**What you are asked to do:**
From the first line to the last, copy the data exactly.

[Colored geometric primitive data]

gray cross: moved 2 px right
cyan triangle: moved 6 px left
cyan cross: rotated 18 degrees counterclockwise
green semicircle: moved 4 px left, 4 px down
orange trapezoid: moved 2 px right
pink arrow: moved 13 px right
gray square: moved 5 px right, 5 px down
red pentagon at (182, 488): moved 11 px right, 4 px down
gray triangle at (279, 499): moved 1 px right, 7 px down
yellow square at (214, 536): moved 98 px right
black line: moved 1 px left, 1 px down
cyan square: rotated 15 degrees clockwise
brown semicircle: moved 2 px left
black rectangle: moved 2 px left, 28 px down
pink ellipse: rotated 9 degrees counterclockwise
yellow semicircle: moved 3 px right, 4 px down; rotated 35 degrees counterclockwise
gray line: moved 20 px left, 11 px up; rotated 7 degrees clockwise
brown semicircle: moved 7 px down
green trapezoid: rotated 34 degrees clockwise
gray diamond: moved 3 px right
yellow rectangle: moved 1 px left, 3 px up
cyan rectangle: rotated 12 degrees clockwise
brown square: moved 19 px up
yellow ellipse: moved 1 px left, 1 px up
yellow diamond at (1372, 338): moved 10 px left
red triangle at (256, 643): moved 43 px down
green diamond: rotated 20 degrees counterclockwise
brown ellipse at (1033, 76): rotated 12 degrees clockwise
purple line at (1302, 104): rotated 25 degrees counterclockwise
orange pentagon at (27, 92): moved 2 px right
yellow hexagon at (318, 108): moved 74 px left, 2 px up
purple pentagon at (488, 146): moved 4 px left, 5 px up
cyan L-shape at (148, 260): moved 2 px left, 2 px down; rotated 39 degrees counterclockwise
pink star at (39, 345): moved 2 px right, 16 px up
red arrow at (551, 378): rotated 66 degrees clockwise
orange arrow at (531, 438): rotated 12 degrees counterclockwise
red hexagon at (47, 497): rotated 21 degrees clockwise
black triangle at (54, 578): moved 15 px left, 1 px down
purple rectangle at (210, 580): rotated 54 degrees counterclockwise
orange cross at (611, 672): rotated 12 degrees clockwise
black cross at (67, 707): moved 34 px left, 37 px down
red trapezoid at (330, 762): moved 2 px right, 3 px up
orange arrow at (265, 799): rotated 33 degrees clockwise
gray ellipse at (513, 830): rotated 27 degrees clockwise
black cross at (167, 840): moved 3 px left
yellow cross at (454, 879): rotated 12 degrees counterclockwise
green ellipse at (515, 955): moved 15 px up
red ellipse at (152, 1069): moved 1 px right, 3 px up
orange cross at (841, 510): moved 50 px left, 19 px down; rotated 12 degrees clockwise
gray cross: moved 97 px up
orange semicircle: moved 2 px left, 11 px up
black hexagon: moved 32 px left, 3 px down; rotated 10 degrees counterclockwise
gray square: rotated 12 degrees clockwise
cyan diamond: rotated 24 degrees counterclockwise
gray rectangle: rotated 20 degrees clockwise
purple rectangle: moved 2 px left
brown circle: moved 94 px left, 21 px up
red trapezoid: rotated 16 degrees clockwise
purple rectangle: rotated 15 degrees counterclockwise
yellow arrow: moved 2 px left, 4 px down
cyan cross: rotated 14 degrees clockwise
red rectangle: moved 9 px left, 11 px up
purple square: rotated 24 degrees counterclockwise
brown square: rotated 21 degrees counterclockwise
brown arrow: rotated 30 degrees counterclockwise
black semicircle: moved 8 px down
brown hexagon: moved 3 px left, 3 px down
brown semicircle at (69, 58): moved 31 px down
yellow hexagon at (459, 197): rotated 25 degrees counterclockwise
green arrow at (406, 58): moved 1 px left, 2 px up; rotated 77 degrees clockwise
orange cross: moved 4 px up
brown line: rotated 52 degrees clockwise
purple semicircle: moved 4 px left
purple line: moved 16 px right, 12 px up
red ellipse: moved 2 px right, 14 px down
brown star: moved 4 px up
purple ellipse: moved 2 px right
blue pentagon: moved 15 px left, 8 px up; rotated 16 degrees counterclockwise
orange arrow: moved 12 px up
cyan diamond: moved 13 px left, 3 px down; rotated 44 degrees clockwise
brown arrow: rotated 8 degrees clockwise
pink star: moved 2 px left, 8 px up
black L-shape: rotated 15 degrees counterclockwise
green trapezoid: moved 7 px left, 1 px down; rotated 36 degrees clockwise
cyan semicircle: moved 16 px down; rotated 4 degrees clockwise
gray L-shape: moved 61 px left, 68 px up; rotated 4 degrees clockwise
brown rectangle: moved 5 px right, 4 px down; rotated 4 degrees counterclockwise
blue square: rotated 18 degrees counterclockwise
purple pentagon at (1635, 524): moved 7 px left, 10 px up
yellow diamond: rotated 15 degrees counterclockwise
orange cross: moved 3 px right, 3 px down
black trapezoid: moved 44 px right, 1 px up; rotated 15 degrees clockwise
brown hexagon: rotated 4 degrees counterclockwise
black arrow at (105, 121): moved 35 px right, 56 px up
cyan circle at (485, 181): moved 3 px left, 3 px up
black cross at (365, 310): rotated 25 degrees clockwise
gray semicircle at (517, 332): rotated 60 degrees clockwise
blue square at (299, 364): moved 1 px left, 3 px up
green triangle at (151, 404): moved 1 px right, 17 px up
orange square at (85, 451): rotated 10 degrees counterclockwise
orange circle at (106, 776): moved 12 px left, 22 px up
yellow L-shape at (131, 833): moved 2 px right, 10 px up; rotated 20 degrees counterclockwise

**Solution to the problem:**
gray cross: moved 2 px right
cyan triangle: moved 6 px left
cyan cross: rotated 18 degrees counterclockwise
green semicircle: moved 4 px left, 4 px down
orange trapezoid: moved 2 px right
pink arrow: moved 13 px right
gray square: moved 5 px right, 5 px down
red pentagon at (182, 488): moved 11 px right, 4 px down
gray triangle at (279, 499): moved 1 px right, 7 px down
yellow square at (214, 536): moved 98 px right
black line: moved 1 px left, 1 px down
cyan square: rotated 15 degrees clockwise
brown semicircle: moved 2 px left
black rectangle: moved 2 px left, 28 px down
pink ellipse: rotated 9 degrees counterclockwise
yellow semicircle: moved 3 px right, 4 px down; rotated 35 degrees counterclockwise
gray line: moved 20 px left, 11 px up; rotated 7 degrees clockwise
brown semicircle: moved 7 px down
green trapezoid: rotated 34 degrees clockwise
gray diamond: moved 3 px right
yellow rectangle: moved 1 px left, 3 px up
cyan rectangle: rotated 12 degrees clockwise
brown square: moved 19 px up
yellow ellipse: moved 1 px left, 1 px up
yellow diamond at (1372, 338): moved 10 px left
red triangle at (256, 643): moved 43 px down
green diamond: rotated 20 degrees counterclockwise
brown ellipse at (1033, 76): rotated 12 degrees clockwise
purple line at (1302, 104): rotated 25 degrees counterclockwise
orange pentagon at (27, 92): moved 2 px right
yellow hexagon at (318, 108): moved 74 px left, 2 px up
purple pentagon at (488, 146): moved 4 px left, 5 px up
cyan L-shape at (148, 260): moved 2 px left, 2 px down; rotated 39 degrees counterclockwise
pink star at (39, 345): moved 2 px right, 16 px up
red arrow at (551, 378): rotated 66 degrees clockwise
orange arrow at (531, 438): rotated 12 degrees counterclockwise
red hexagon at (47, 497): rotated 21 degrees clockwise
black triangle at (54, 578): moved 15 px left, 1 px down
purple rectangle at (210, 580): rotated 54 degrees counterclockwise
orange cross at (611, 672): rotated 12 degrees clockwise
black cross at (67, 707): moved 34 px left, 37 px down
red trapezoid at (330, 762): moved 2 px right, 3 px up
orange arrow at (265, 799): rotated 33 degrees clockwise
gray ellipse at (513, 830): rotated 27 degrees clockwise
black cross at (167, 840): moved 3 px left
yellow cross at (454, 879): rotated 12 degrees counterclockwise
green ellipse at (515, 955): moved 15 px up
red ellipse at (152, 1069): moved 1 px right, 3 px up
orange cross at (841, 510): moved 50 px left, 19 px down; rotated 12 degrees clockwise
gray cross: moved 97 px up
orange semicircle: moved 2 px left, 11 px up
black hexagon: moved 32 px left, 3 px down; rotated 10 degrees counterclockwise
gray square: rotated 12 degrees clockwise
cyan diamond: rotated 24 degrees counterclockwise
gray rectangle: rotated 20 degrees clockwise
purple rectangle: moved 2 px left
brown circle: moved 94 px left, 21 px up
red trapezoid: rotated 16 degrees clockwise
purple rectangle: rotated 15 degrees counterclockwise
yellow arrow: moved 2 px left, 4 px down
cyan cross: rotated 14 degrees clockwise
red rectangle: moved 9 px left, 11 px up
purple square: rotated 24 degrees counterclockwise
brown square: rotated 21 degrees counterclockwise
brown arrow: rotated 30 degrees counterclockwise
black semicircle: moved 8 px down
brown hexagon: moved 3 px left, 3 px down
brown semicircle at (69, 58): moved 31 px down
yellow hexagon at (459, 197): rotated 25 degrees counterclockwise
green arrow at (406, 58): moved 1 px left, 2 px up; rotated 77 degrees clockwise
orange cross: moved 4 px up
brown line: rotated 52 degrees clockwise
purple semicircle: moved 4 px left
purple line: moved 16 px right, 12 px up
red ellipse: moved 2 px right, 14 px down
brown star: moved 4 px up
purple ellipse: moved 2 px right
blue pentagon: moved 15 px left, 8 px up; rotated 16 degrees counterclockwise
orange arrow: moved 12 px up
cyan diamond: moved 13 px left, 3 px down; rotated 44 degrees clockwise
brown arrow: rotated 8 degrees clockwise
pink star: moved 2 px left, 8 px up
black L-shape: rotated 15 degrees counterclockwise
green trapezoid: moved 7 px left, 1 px down; rotated 36 degrees clockwise
cyan semicircle: moved 16 px down; rotated 4 degrees clockwise
gray L-shape: moved 61 px left, 68 px up; rotated 4 degrees clockwise
brown rectangle: moved 5 px right, 4 px down; rotated 4 degrees counterclockwise
blue square: rotated 18 degrees counterclockwise
purple pentagon at (1635, 524): moved 7 px left, 10 px up
yellow diamond: rotated 15 degrees counterclockwise
orange cross: moved 3 px right, 3 px down
black trapezoid: moved 44 px right, 1 px up; rotated 15 degrees clockwise
brown hexagon: rotated 4 degrees counterclockwise
black arrow at (105, 121): moved 35 px right, 56 px up
cyan circle at (485, 181): moved 3 px left, 3 px up
black cross at (365, 310): rotated 25 degrees clockwise
gray semicircle at (517, 332): rotated 60 degrees clockwise
blue square at (299, 364): moved 1 px left, 3 px up
green triangle at (151, 404): moved 1 px right, 17 px up
orange square at (85, 451): rotated 10 degrees counterclockwise
orange circle at (106, 776): moved 12 px left, 22 px up
yellow L-shape at (131, 833): moved 2 px right, 10 px up; rotated 20 degrees counterclockwise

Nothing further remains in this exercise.